*Work order*.
The lines to copy run from the one containing "C6: 15uF (plus" to the end of the records below; repeat them exactly and include nothing else.

*Data extracts*.
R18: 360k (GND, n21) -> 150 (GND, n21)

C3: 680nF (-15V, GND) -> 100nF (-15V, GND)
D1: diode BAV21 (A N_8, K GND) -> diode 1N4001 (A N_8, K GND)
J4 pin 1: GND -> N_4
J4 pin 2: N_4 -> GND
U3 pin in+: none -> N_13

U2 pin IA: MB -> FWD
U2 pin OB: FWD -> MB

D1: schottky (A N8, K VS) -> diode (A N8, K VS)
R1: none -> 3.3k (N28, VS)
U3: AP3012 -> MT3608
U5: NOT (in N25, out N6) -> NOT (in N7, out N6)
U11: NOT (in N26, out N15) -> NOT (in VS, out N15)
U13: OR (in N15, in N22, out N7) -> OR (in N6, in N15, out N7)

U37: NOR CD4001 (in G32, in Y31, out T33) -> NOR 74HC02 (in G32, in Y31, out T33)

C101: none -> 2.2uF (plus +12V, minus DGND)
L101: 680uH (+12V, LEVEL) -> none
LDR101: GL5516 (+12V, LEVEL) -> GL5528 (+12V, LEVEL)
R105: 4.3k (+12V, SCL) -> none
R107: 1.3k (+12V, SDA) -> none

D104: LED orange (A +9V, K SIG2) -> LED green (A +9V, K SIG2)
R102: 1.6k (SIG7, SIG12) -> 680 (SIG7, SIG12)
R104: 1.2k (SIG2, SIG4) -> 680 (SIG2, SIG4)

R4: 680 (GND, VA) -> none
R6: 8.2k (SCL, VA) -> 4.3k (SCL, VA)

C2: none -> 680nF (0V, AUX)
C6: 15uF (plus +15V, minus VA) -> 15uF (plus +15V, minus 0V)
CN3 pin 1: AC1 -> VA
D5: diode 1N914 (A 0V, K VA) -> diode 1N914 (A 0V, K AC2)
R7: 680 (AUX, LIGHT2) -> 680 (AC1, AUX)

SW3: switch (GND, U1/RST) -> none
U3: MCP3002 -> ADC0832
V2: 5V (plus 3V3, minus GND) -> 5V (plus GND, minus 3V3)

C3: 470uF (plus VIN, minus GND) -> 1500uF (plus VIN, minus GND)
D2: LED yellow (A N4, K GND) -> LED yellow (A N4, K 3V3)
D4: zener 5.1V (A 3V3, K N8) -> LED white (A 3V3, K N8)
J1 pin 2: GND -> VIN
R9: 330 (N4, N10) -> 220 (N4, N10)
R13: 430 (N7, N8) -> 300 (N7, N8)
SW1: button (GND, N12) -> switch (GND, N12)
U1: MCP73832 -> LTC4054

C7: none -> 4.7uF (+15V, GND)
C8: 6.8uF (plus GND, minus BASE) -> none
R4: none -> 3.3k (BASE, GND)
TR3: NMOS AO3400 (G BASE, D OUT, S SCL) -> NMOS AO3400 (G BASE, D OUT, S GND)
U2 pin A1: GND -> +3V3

*Result of the exercise*.
C6: 15uF (plus +15V, minus VA) -> 15uF (plus +15V, minus 0V)
CN3 pin 1: AC1 -> VA
D5: diode 1N914 (A 0V, K VA) -> diode 1N914 (A 0V, K AC2)
R7: 680 (AUX, LIGHT2) -> 680 (AC1, AUX)

SW3: switch (GND, U1/RST) -> none
U3: MCP3002 -> ADC0832
V2: 5V (plus 3V3, minus GND) -> 5V (plus GND, minus 3V3)

C3: 470uF (plus VIN, minus GND) -> 1500uF (plus VIN, minus GND)
D2: LED yellow (A N4, K GND) -> LED yellow (A N4, K 3V3)
D4: zener 5.1V (A 3V3, K N8) -> LED white (A 3V3, K N8)
J1 pin 2: GND -> VIN
R9: 330 (N4, N10) -> 220 (N4, N10)
R13: 430 (N7, N8) -> 300 (N7, N8)
SW1: button (GND, N12) -> switch (GND, N12)
U1: MCP73832 -> LTC4054

C7: none -> 4.7uF (+15V, GND)
C8: 6.8uF (plus GND, minus BASE) -> none
R4: none -> 3.3k (BASE, GND)
TR3: NMOS AO3400 (G BASE, D OUT, S SCL) -> NMOS AO3400 (G BASE, D OUT, S GND)
U2 pin A1: GND -> +3V3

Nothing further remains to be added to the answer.